_Your task_.
All lines in the material with the string "degrees" should be listed.

_Recorded information_.

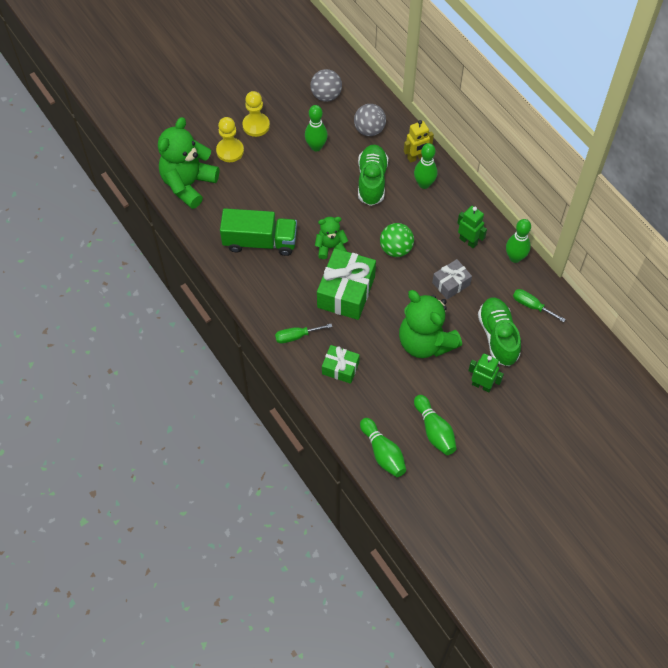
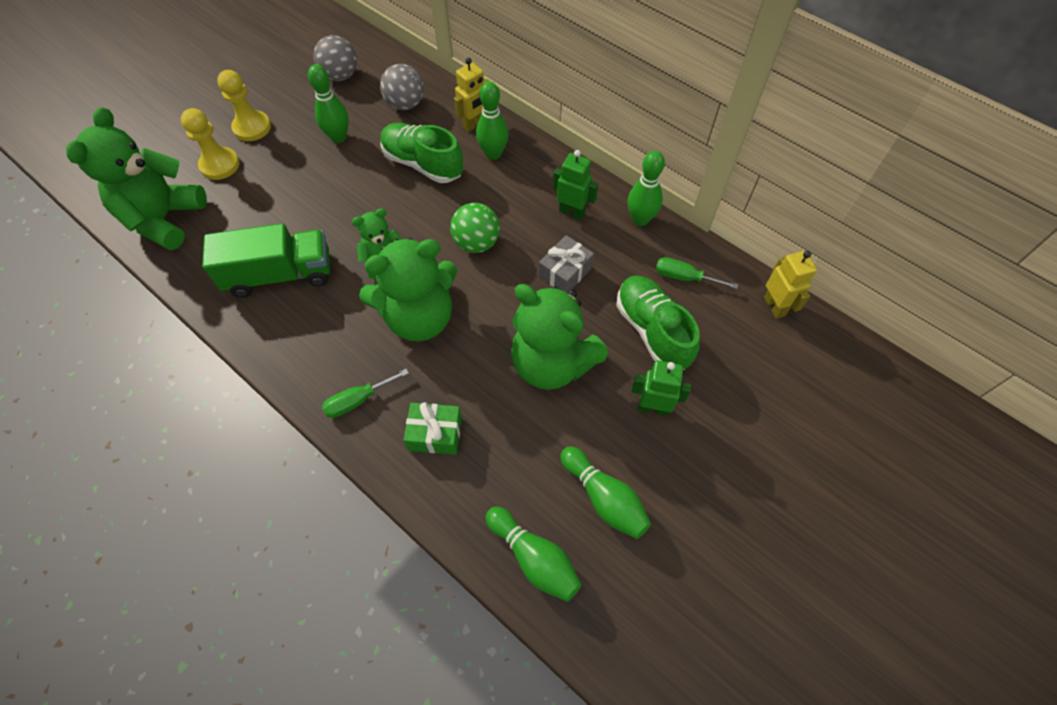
camera: 15 degrees left, 0 degrees up
green gift [317,248,376,320] -> green teddy bear [359,238,457,342]
green shoe [358,145,388,206] -> green shoe turned 45 degrees counterclockwise [380,123,463,183]
none -> yellow robot [764,251,817,319]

_Solution_.
camera: 15 degrees left, 0 degrees up
green shoe [358,145,388,206] -> green shoe turned 45 degrees counterclockwise [380,123,463,183]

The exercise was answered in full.